Please put the text lines from all the entries below into one numbered list. Skip blank lines and leave the pictures out.

_____

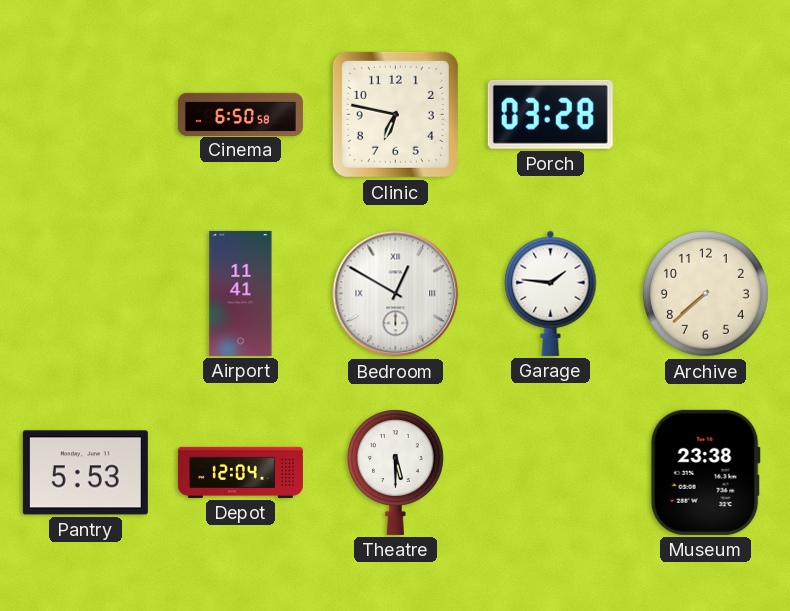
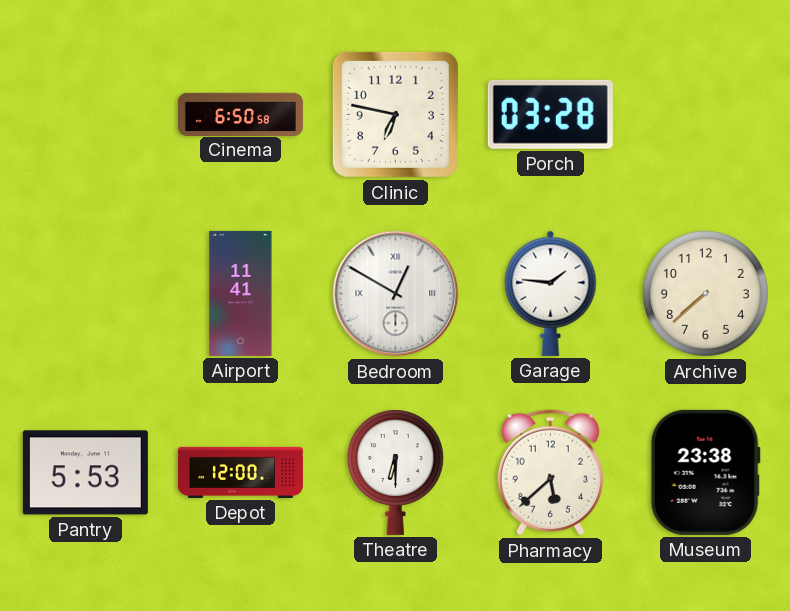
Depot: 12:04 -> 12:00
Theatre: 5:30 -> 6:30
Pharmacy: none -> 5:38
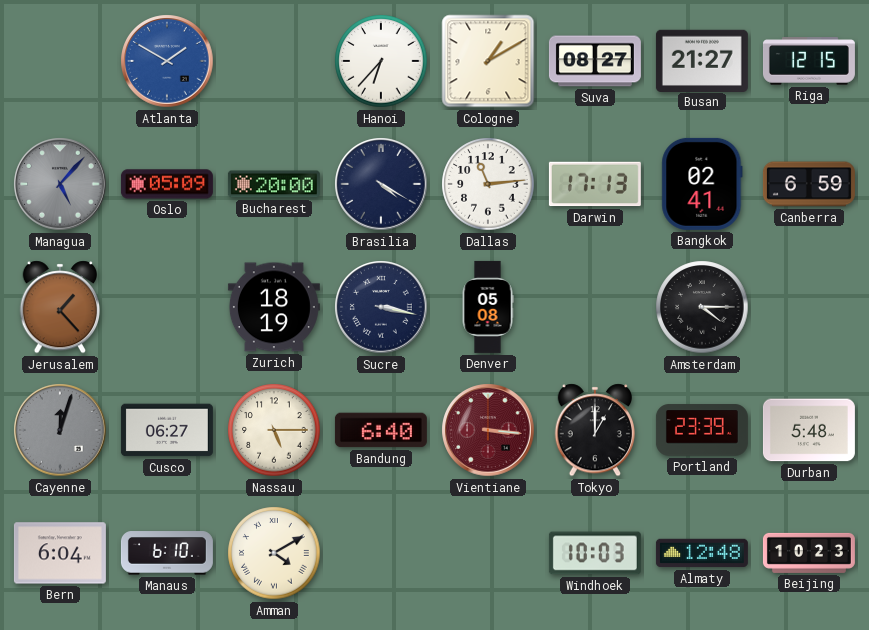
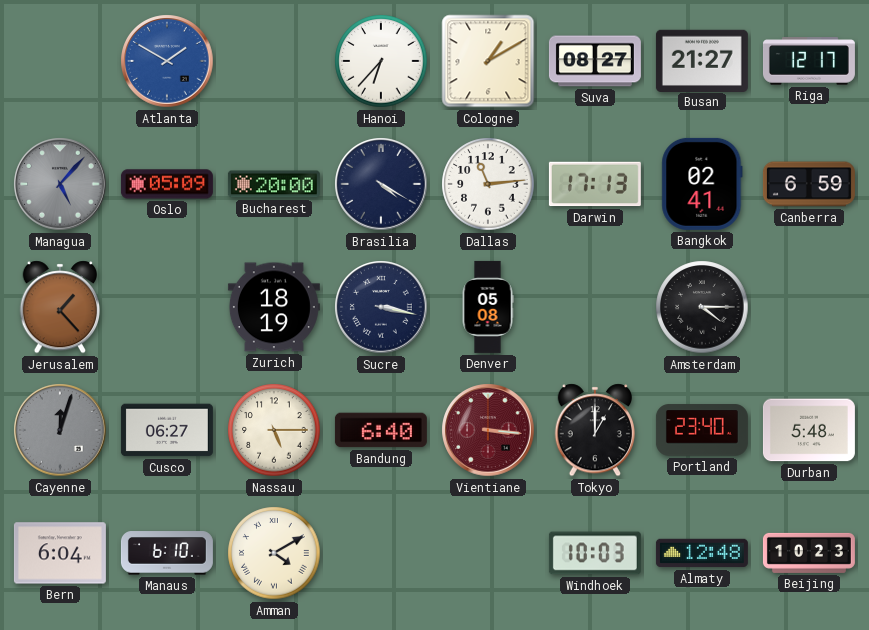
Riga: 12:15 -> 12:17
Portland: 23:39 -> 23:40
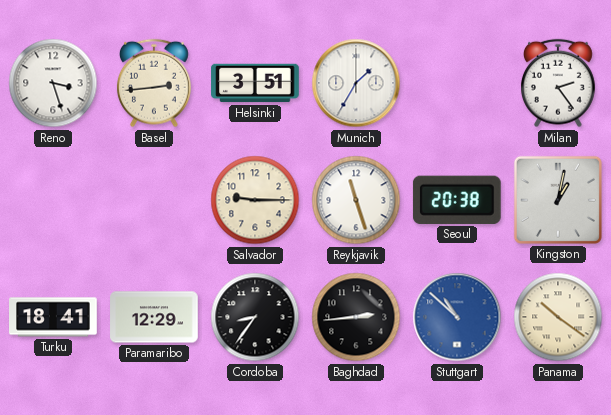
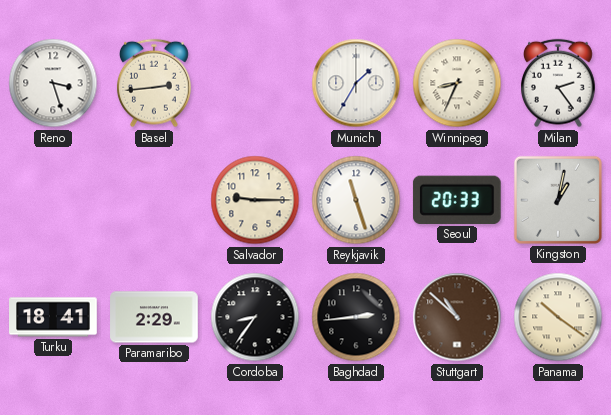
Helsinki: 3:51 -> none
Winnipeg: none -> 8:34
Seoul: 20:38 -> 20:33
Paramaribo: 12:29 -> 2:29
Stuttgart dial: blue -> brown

_____

Expected answer =>
1. Depot: 12:04 -> 12:00
2. Theatre: 5:30 -> 6:30
3. Pharmacy: none -> 5:38
4. Riga: 12:15 -> 12:17
5. Portland: 23:39 -> 23:40
6. Helsinki: 3:51 -> none
7. Winnipeg: none -> 8:34
8. Seoul: 20:38 -> 20:33
9. Paramaribo: 12:29 -> 2:29
10. Stuttgart dial: blue -> brown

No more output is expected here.